### Aim of the task
Gather all lines in the entries that include the word "turquoise".

### Extracted information
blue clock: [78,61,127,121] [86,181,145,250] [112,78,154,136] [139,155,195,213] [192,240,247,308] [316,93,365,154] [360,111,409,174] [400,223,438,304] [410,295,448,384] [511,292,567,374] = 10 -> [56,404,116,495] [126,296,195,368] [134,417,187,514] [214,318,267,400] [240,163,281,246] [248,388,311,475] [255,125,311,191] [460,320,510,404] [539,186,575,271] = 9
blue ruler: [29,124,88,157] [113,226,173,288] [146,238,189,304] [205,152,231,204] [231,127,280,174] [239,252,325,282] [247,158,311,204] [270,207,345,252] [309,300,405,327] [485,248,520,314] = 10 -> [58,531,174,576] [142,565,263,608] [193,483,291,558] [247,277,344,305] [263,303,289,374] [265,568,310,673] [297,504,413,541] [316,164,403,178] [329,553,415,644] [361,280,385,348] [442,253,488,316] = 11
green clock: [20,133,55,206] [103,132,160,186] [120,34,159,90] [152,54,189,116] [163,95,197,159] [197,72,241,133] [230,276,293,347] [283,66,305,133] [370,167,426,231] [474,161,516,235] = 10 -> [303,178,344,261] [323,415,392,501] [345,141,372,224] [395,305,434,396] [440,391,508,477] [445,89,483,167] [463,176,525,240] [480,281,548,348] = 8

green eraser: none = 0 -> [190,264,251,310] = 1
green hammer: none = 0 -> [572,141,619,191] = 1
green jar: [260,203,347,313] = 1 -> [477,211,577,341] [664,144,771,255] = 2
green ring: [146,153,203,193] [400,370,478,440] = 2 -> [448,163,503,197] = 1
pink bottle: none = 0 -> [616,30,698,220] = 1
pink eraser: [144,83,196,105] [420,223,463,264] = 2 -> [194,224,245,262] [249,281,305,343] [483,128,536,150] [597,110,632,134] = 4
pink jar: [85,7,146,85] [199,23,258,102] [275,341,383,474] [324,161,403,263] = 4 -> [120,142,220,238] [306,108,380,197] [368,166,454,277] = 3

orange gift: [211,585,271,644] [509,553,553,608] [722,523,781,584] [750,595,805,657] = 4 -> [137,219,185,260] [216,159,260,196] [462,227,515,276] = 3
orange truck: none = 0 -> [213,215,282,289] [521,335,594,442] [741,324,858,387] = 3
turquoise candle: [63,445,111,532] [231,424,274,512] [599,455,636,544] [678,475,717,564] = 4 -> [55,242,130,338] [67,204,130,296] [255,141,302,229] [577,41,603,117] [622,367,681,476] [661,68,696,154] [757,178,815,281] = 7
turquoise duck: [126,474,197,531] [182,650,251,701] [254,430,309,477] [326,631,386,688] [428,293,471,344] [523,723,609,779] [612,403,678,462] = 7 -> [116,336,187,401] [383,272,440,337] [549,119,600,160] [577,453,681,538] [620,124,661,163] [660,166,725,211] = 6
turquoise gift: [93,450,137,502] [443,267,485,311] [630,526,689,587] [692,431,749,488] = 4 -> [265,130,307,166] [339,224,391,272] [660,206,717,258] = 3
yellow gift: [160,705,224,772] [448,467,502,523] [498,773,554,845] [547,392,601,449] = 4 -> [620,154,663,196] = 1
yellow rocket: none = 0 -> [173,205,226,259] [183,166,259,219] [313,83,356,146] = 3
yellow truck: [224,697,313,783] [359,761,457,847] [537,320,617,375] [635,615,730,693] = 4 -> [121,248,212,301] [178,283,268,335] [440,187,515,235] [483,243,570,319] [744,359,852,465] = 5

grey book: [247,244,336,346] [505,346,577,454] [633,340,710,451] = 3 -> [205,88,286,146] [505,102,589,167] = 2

### Task output
turquoise candle: [63,445,111,532] [231,424,274,512] [599,455,636,544] [678,475,717,564] = 4 -> [55,242,130,338] [67,204,130,296] [255,141,302,229] [577,41,603,117] [622,367,681,476] [661,68,696,154] [757,178,815,281] = 7
turquoise duck: [126,474,197,531] [182,650,251,701] [254,430,309,477] [326,631,386,688] [428,293,471,344] [523,723,609,779] [612,403,678,462] = 7 -> [116,336,187,401] [383,272,440,337] [549,119,600,160] [577,453,681,538] [620,124,661,163] [660,166,725,211] = 6
turquoise gift: [93,450,137,502] [443,267,485,311] [630,526,689,587] [692,431,749,488] = 4 -> [265,130,307,166] [339,224,391,272] [660,206,717,258] = 3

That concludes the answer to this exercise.